● Task item
Tell how many lines of the entries below include the string "none". Respond with the number alone.

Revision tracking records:
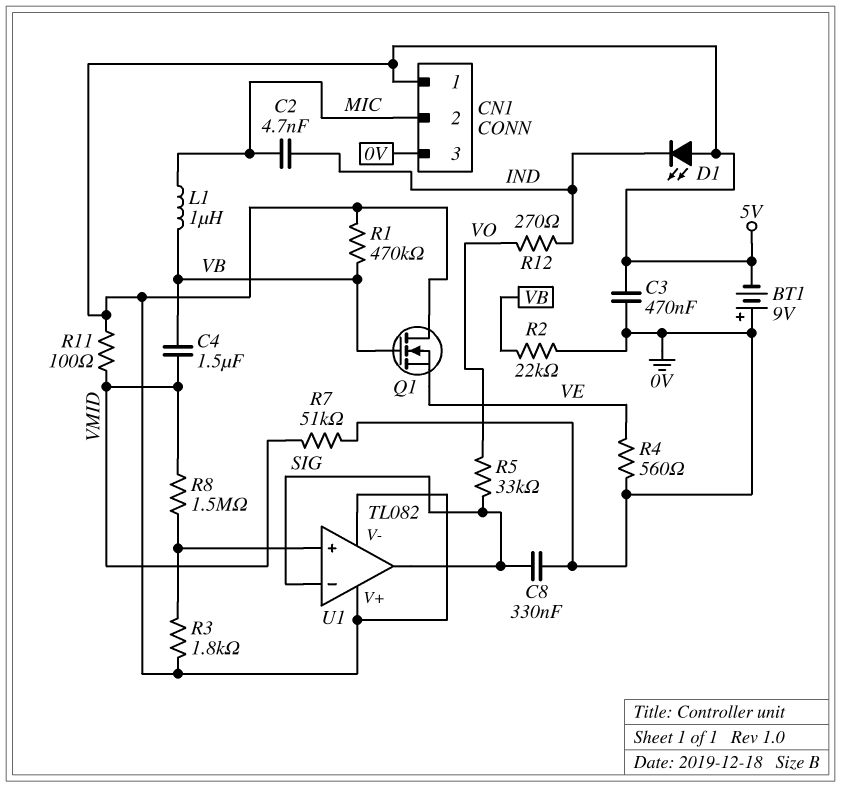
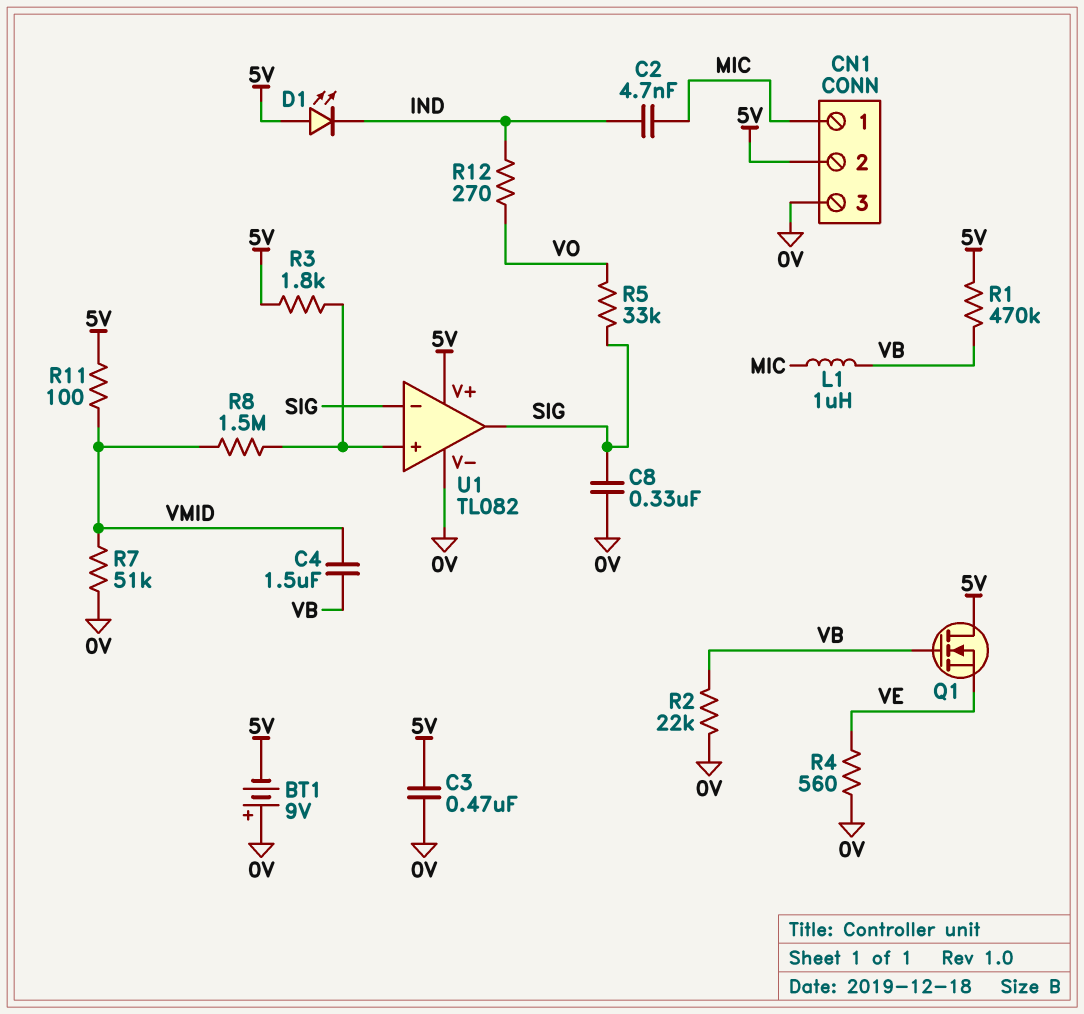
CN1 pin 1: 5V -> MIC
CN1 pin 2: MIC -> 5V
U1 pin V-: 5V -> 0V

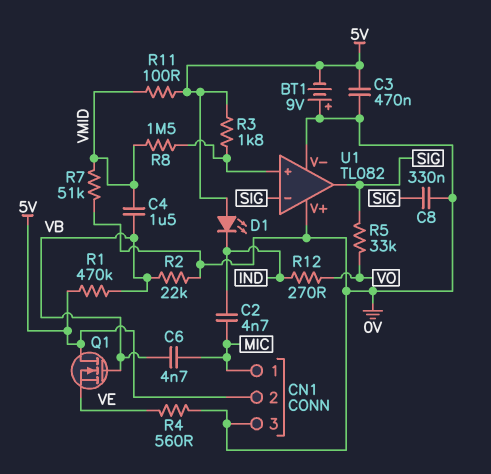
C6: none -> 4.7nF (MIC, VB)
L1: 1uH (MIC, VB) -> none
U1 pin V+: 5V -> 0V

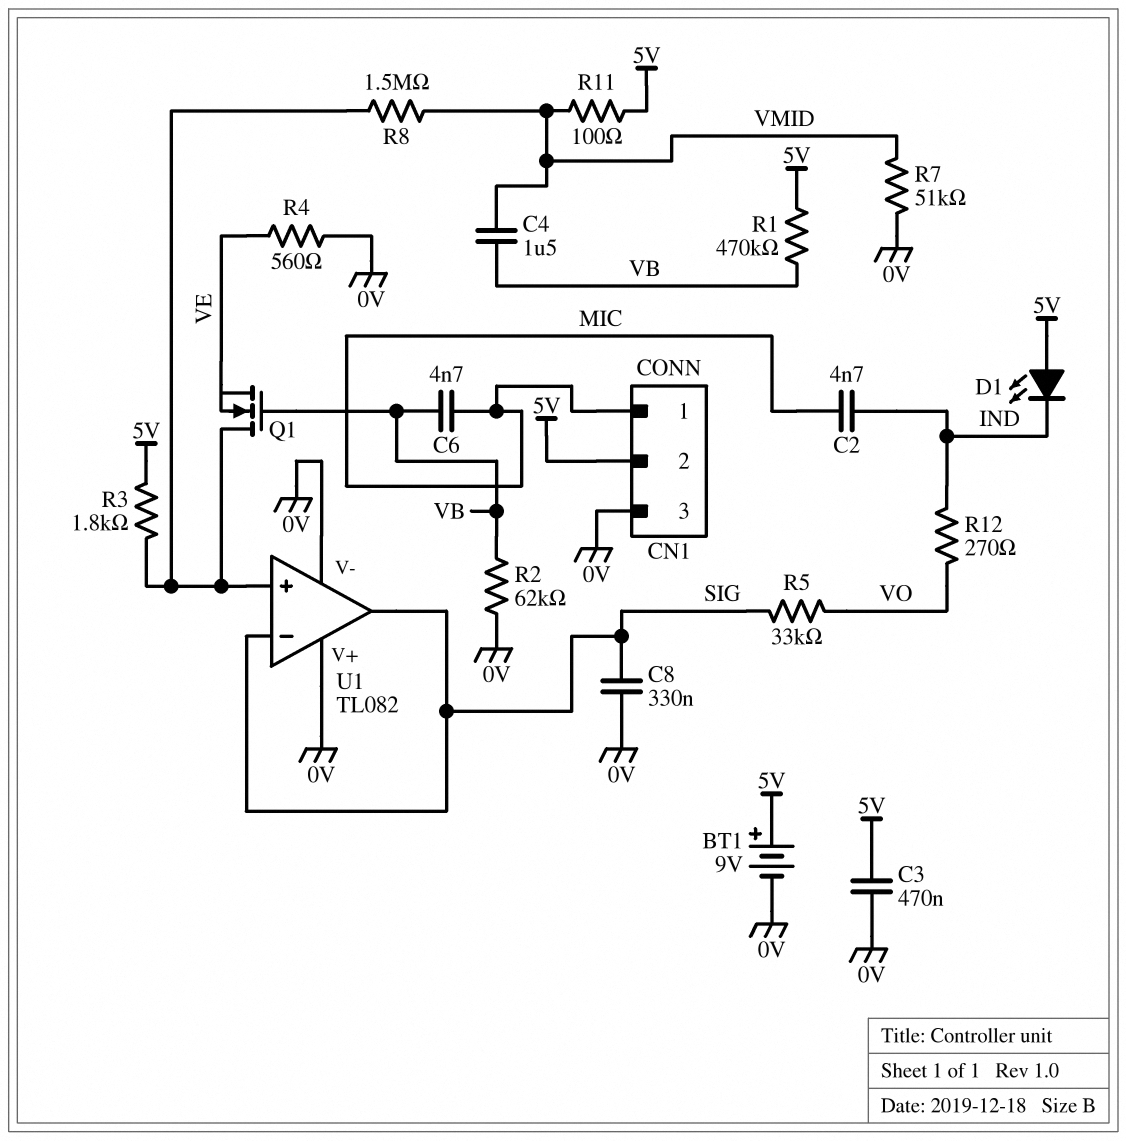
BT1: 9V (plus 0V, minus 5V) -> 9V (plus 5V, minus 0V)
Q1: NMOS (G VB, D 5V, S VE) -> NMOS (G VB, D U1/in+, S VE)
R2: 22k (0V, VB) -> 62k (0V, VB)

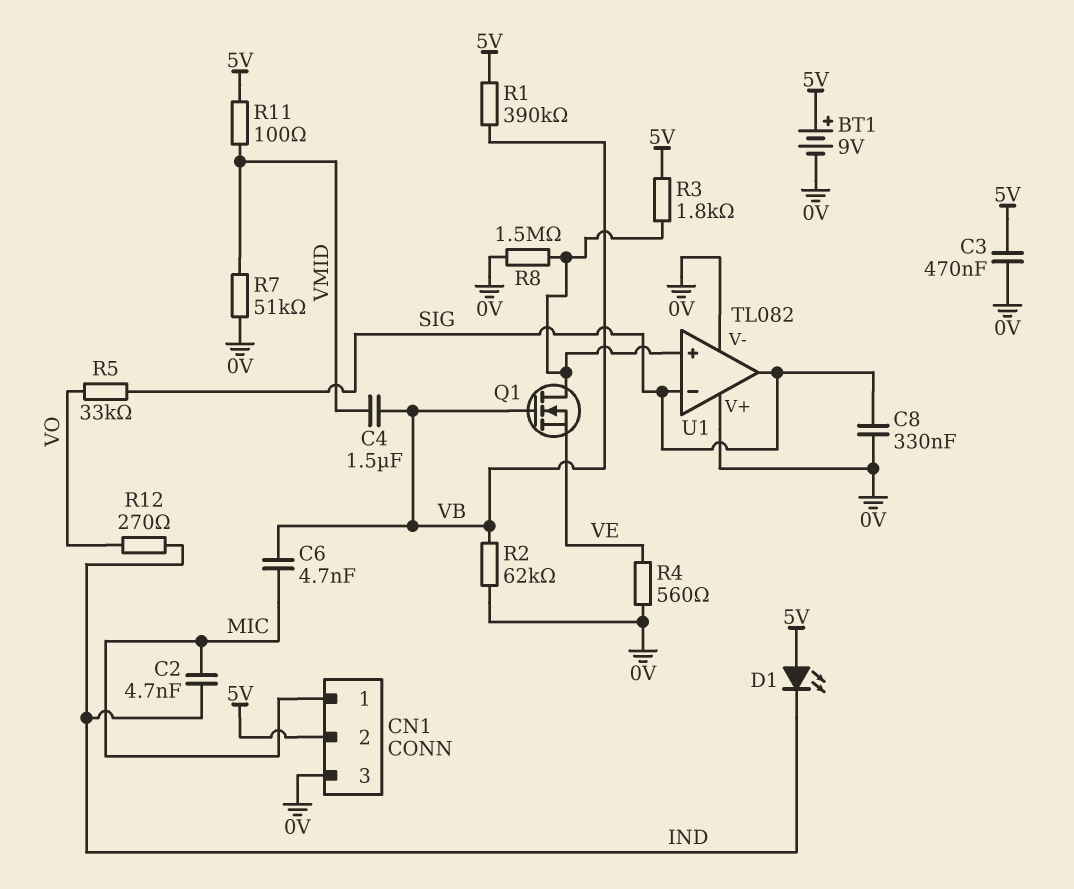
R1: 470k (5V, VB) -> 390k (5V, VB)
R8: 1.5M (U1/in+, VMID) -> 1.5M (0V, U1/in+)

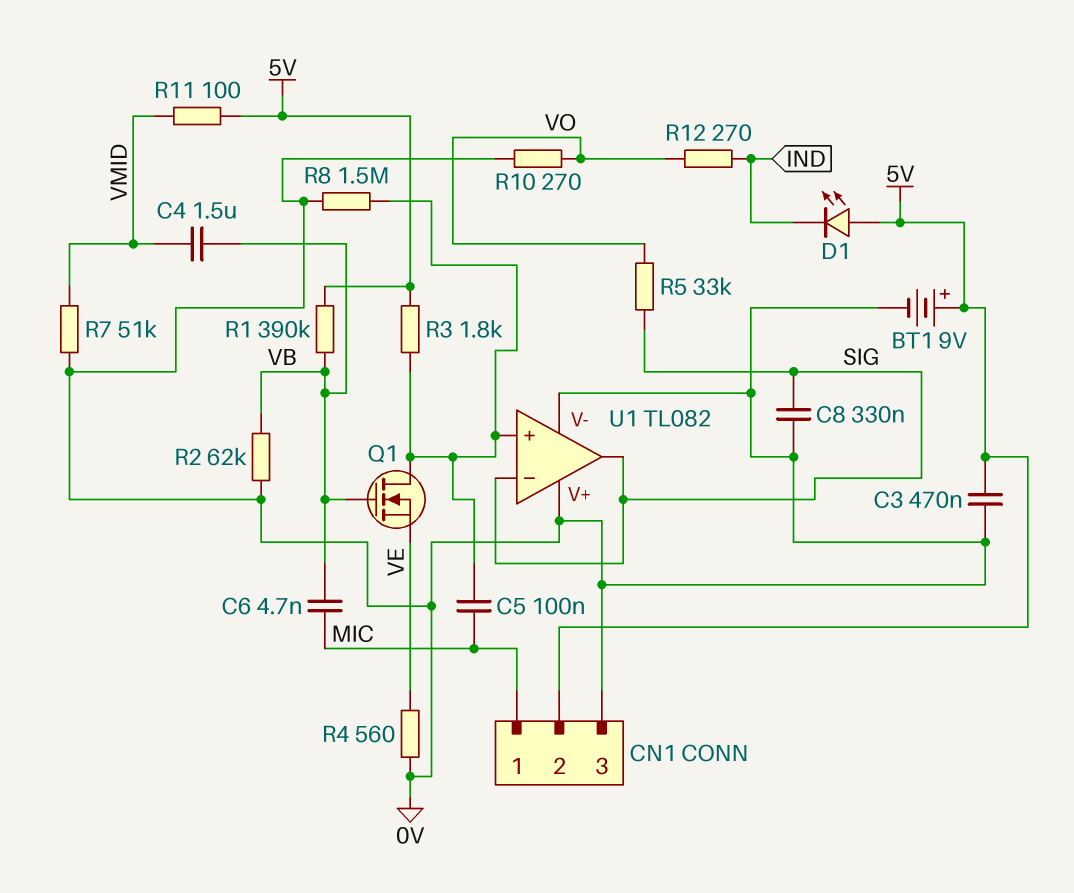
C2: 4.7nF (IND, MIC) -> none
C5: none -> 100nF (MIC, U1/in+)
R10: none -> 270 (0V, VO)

● Problem solution
5